■ **EXERCISE INPUT**

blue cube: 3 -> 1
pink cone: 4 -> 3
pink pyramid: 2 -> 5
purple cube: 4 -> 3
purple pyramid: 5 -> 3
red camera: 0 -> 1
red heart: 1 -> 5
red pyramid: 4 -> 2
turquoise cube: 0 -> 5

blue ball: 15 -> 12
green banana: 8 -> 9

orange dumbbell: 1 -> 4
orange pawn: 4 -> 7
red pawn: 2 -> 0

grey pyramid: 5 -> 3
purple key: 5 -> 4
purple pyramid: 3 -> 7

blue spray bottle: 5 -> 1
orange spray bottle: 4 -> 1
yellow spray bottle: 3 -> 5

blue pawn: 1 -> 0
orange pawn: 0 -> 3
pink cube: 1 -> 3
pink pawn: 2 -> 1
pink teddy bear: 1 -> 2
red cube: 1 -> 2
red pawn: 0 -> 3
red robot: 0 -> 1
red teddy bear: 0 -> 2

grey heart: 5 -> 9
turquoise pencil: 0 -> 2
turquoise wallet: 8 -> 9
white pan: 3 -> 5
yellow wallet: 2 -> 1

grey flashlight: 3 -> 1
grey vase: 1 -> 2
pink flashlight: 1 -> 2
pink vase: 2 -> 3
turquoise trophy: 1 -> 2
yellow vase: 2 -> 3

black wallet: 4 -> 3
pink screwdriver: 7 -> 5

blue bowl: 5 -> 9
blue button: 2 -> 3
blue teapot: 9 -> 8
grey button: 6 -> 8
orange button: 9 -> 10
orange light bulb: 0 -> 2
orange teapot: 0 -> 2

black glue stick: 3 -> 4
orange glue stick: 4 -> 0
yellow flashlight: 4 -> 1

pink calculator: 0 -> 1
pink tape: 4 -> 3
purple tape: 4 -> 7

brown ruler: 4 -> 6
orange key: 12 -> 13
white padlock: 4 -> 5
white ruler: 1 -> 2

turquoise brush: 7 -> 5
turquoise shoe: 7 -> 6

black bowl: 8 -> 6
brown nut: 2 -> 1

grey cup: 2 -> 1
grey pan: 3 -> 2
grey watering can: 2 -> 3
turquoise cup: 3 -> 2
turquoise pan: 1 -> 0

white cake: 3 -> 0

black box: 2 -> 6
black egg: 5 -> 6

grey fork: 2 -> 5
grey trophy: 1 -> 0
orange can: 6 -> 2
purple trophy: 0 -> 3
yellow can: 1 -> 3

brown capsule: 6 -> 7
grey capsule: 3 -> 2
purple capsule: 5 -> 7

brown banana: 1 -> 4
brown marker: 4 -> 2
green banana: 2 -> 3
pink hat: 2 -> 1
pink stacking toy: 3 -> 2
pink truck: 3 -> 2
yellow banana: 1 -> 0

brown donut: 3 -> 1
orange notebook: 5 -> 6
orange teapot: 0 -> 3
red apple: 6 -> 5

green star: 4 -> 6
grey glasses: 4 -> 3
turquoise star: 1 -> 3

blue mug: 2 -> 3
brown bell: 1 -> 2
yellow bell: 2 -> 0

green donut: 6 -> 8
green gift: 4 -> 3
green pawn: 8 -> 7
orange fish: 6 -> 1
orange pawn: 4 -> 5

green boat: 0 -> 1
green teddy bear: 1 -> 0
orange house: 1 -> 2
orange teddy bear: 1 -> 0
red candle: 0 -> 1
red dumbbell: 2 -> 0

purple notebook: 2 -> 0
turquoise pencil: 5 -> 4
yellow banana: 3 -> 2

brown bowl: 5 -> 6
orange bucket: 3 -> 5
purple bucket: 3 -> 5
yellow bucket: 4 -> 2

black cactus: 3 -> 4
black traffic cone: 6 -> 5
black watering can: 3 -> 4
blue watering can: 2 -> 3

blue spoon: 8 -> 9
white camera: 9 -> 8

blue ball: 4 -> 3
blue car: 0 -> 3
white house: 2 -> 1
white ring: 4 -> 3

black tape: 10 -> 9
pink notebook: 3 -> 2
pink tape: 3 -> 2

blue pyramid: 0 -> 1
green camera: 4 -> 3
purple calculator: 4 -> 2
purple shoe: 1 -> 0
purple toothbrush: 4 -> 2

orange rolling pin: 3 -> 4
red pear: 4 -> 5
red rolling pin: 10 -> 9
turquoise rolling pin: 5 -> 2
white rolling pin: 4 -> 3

■ **REQUIRED WORK**
Your answer should be the lines above from the one containing "brown nut: 2 -> 1" through the one containing "orange house: 1 -> 2", copied exactly and with both ends kept.

■ **THE ANSWER**
brown nut: 2 -> 1

grey cup: 2 -> 1
grey pan: 3 -> 2
grey watering can: 2 -> 3
turquoise cup: 3 -> 2
turquoise pan: 1 -> 0

white cake: 3 -> 0

black box: 2 -> 6
black egg: 5 -> 6

grey fork: 2 -> 5
grey trophy: 1 -> 0
orange can: 6 -> 2
purple trophy: 0 -> 3
yellow can: 1 -> 3

brown capsule: 6 -> 7
grey capsule: 3 -> 2
purple capsule: 5 -> 7

brown banana: 1 -> 4
brown marker: 4 -> 2
green banana: 2 -> 3
pink hat: 2 -> 1
pink stacking toy: 3 -> 2
pink truck: 3 -> 2
yellow banana: 1 -> 0

brown donut: 3 -> 1
orange notebook: 5 -> 6
orange teapot: 0 -> 3
red apple: 6 -> 5

green star: 4 -> 6
grey glasses: 4 -> 3
turquoise star: 1 -> 3

blue mug: 2 -> 3
brown bell: 1 -> 2
yellow bell: 2 -> 0

green donut: 6 -> 8
green gift: 4 -> 3
green pawn: 8 -> 7
orange fish: 6 -> 1
orange pawn: 4 -> 5

green boat: 0 -> 1
green teddy bear: 1 -> 0
orange house: 1 -> 2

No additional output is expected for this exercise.